Dataset excerpts:

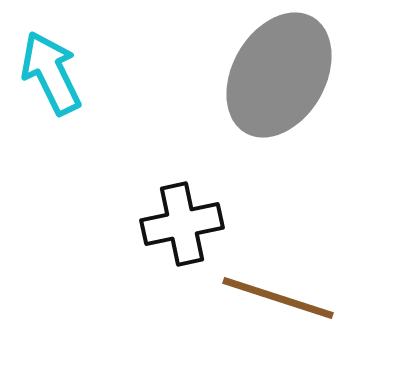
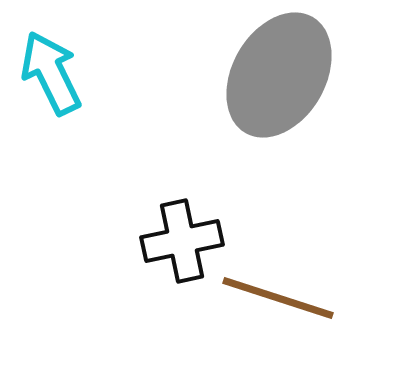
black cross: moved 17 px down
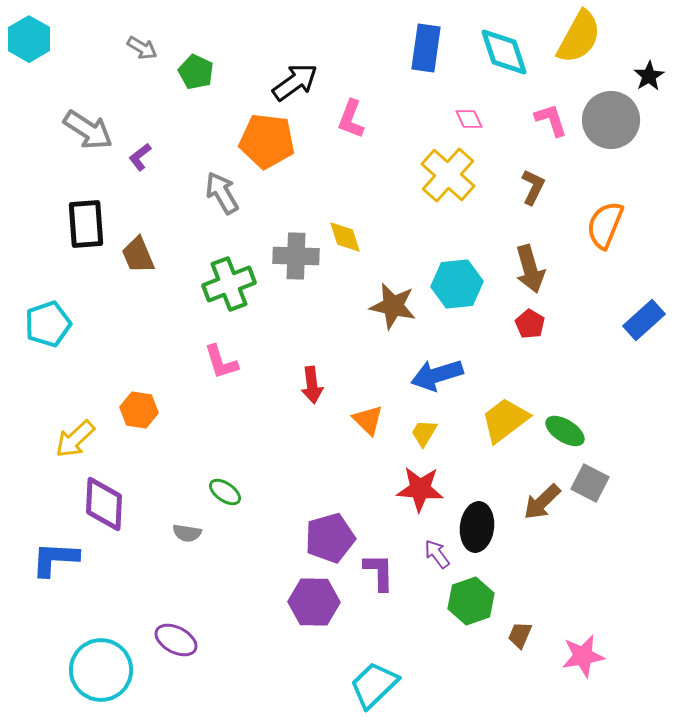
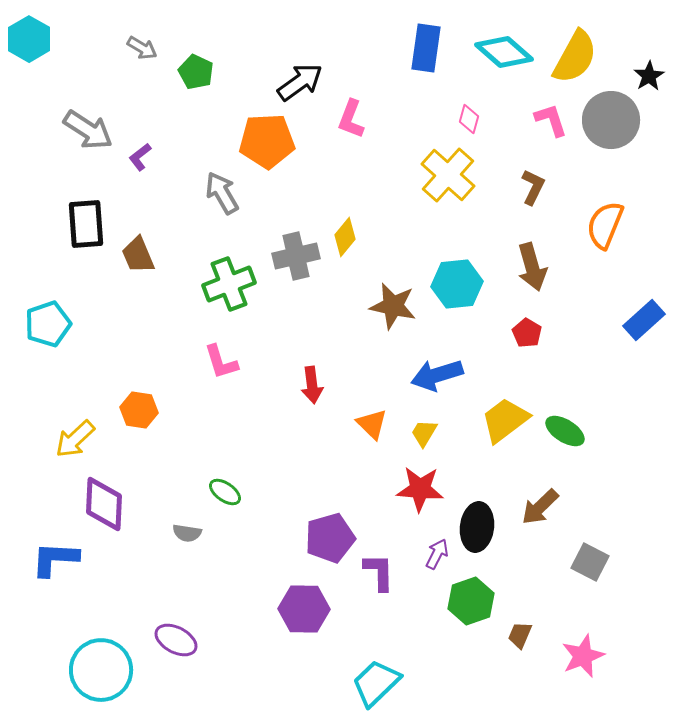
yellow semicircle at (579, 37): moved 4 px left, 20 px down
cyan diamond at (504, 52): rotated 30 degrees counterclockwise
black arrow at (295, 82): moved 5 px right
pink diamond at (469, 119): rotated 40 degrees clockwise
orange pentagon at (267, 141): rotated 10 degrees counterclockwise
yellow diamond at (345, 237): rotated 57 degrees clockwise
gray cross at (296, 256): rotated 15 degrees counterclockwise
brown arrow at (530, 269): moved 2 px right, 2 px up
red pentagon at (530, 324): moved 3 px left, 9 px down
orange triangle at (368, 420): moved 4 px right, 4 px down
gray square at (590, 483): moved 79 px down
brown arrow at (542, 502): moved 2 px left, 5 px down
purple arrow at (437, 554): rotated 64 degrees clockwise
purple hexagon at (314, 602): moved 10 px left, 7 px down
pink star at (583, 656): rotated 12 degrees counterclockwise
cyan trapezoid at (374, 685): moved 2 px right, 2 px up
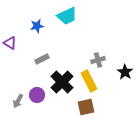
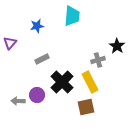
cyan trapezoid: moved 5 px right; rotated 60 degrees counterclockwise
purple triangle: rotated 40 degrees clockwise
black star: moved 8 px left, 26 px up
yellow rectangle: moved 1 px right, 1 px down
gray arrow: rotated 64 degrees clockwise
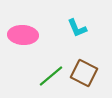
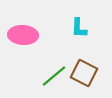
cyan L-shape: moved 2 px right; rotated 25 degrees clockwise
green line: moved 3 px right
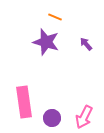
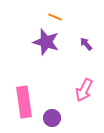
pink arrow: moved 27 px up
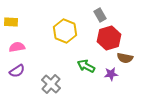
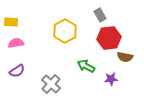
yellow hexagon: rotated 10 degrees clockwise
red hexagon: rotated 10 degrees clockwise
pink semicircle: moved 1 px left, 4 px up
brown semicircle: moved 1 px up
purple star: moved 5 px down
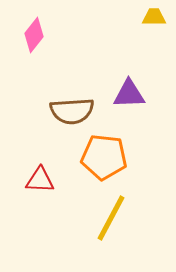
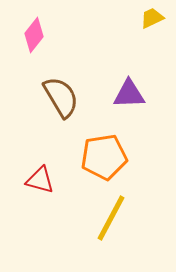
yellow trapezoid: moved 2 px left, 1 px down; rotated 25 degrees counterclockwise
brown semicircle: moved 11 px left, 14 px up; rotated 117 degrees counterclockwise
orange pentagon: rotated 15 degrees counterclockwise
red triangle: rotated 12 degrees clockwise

Your objective:
Write out every line from the data above that includes "yellow".

Your solution:
yellow semicircle at (579, 37): moved 4 px left, 20 px down
yellow diamond at (345, 237): rotated 57 degrees clockwise
yellow rectangle: moved 1 px right, 1 px down
yellow hexagon: rotated 10 degrees clockwise
yellow trapezoid: moved 2 px left, 1 px down; rotated 25 degrees counterclockwise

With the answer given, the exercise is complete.